*** Begin section ***

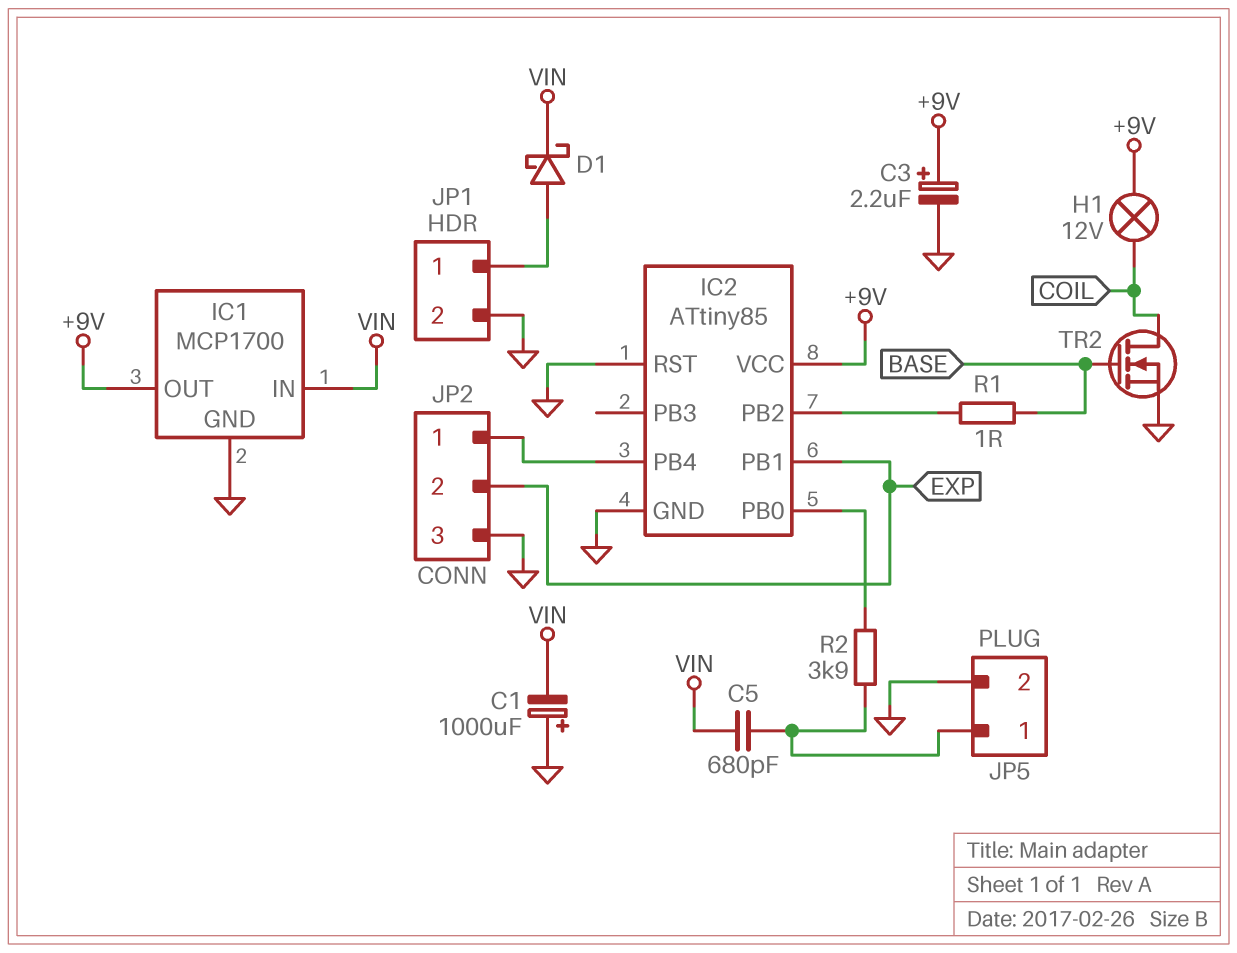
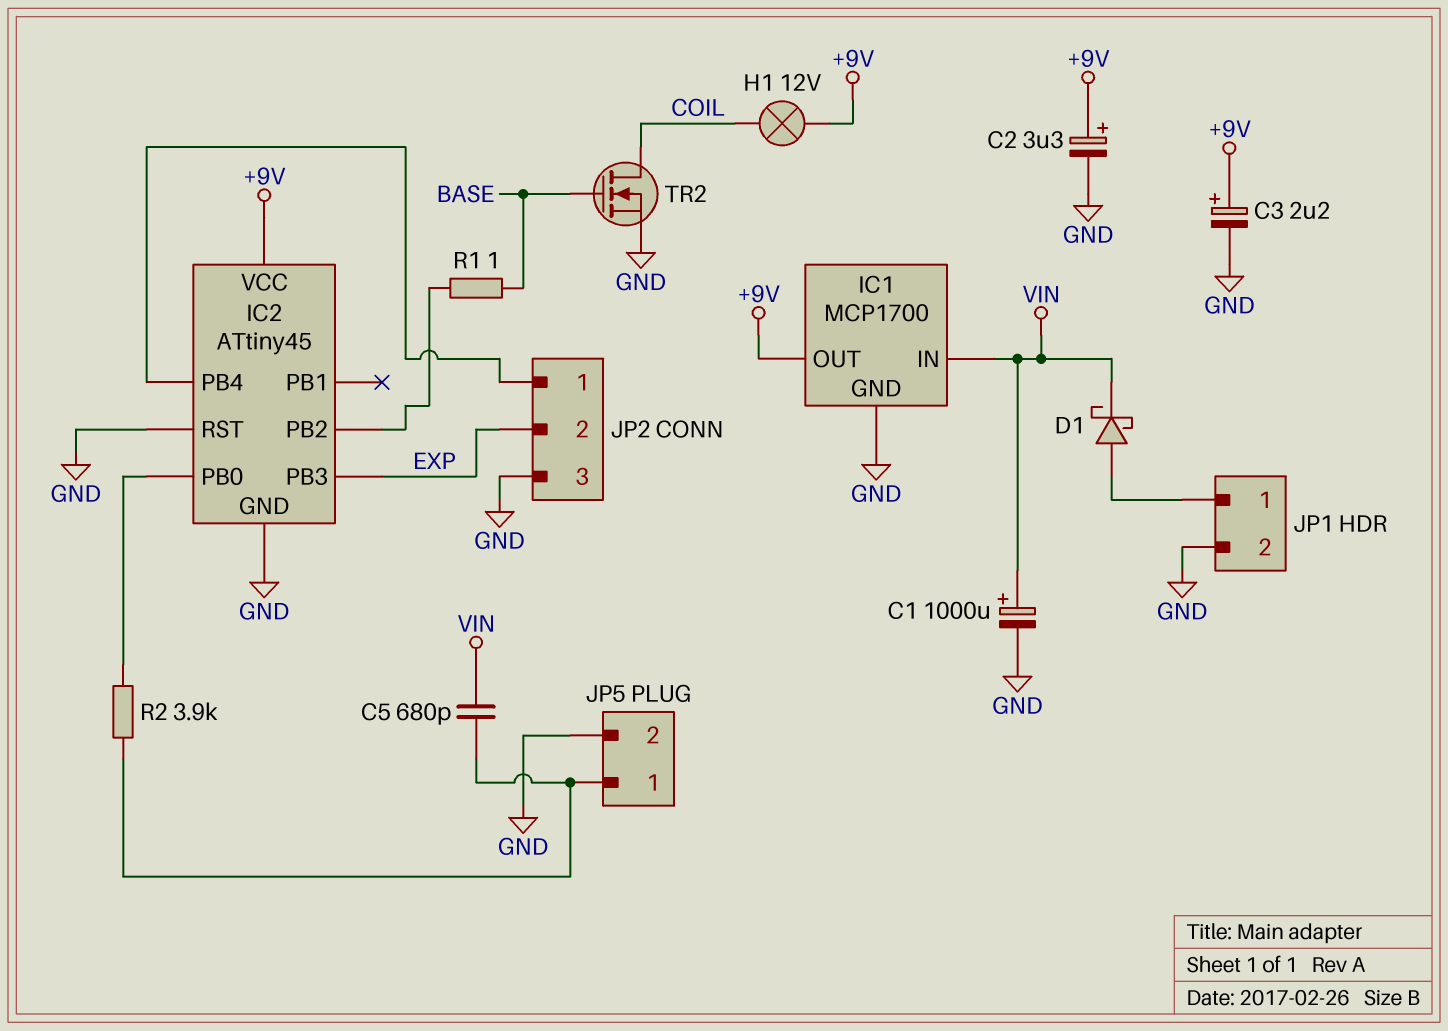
C1: 1000uF (plus GND, minus VIN) -> 1000uF (plus VIN, minus GND)
C2: none -> 3.3uF (plus +9V, minus GND)
IC2: ATtiny85 -> ATtiny45
IC2 pin PB1: EXP -> none
IC2 pin PB3: none -> EXP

*** End section ***

§ TASK DESCRIPTION:
Where a line above contains the word "plus", copy that line.

§ RESPONSE TO THIS EXERCISE:
C1: 1000uF (plus GND, minus VIN) -> 1000uF (plus VIN, minus GND)
C2: none -> 3.3uF (plus +9V, minus GND)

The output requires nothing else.